== Dataset records ==
┄┄┄┄┄┄┄┄┄┄

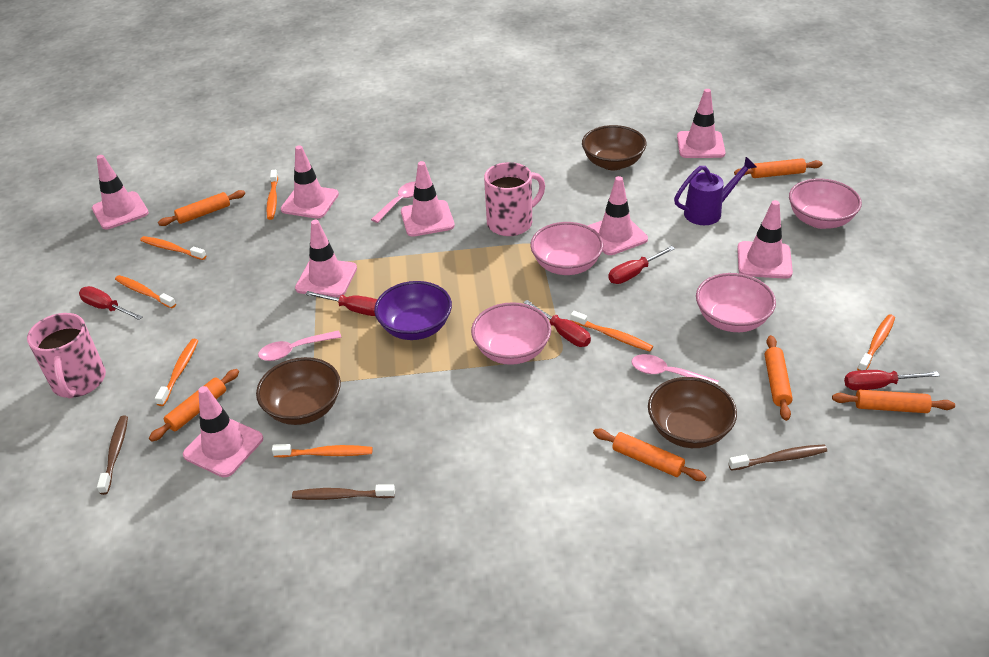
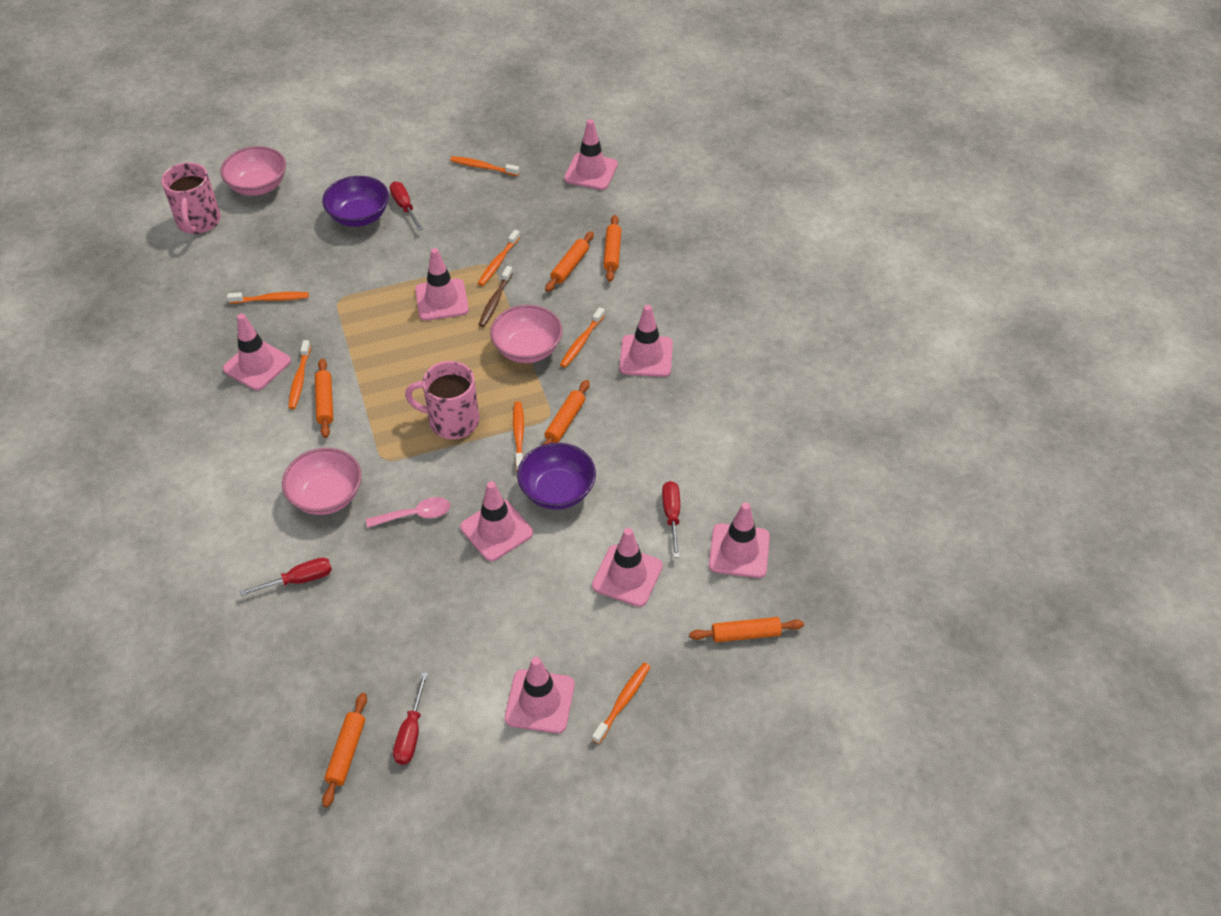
brown bowl: [256,357,341,425] [582,125,646,170] [648,377,737,448] = 3 -> none = 0
brown toothbrush: [97,415,128,495] [292,484,395,500] [728,445,827,471] = 3 -> [478,266,513,327] = 1
pink bowl: [471,302,551,365] [530,222,604,275] [696,273,776,332] [789,179,862,229] = 4 -> [220,146,286,196] [282,448,362,515] [490,305,562,363] = 3
pink spoon: [258,330,341,361] [371,182,415,223] [632,354,718,384] = 3 -> [366,497,450,528] = 1
purple bowl: [374,281,452,340] = 1 -> [322,176,389,227] [517,443,596,510] = 2
purple watering can: [674,157,756,225] = 1 -> none = 0
red screwdriver: [79,286,143,320] [305,291,377,316] [523,300,591,347] [608,246,675,284] [844,370,940,391] = 5 -> [240,558,332,596] [390,182,423,231] [393,672,428,765] [662,481,680,558] = 4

┄┄┄┄┄┄┄┄┄┄

== Work instructions ==
The records above are to be reproduced exactly; the pictures are to be left out.

== Exercise answer ==
brown bowl: [256,357,341,425] [582,125,646,170] [648,377,737,448] = 3 -> none = 0
brown toothbrush: [97,415,128,495] [292,484,395,500] [728,445,827,471] = 3 -> [478,266,513,327] = 1
pink bowl: [471,302,551,365] [530,222,604,275] [696,273,776,332] [789,179,862,229] = 4 -> [220,146,286,196] [282,448,362,515] [490,305,562,363] = 3
pink spoon: [258,330,341,361] [371,182,415,223] [632,354,718,384] = 3 -> [366,497,450,528] = 1
purple bowl: [374,281,452,340] = 1 -> [322,176,389,227] [517,443,596,510] = 2
purple watering can: [674,157,756,225] = 1 -> none = 0
red screwdriver: [79,286,143,320] [305,291,377,316] [523,300,591,347] [608,246,675,284] [844,370,940,391] = 5 -> [240,558,332,596] [390,182,423,231] [393,672,428,765] [662,481,680,558] = 4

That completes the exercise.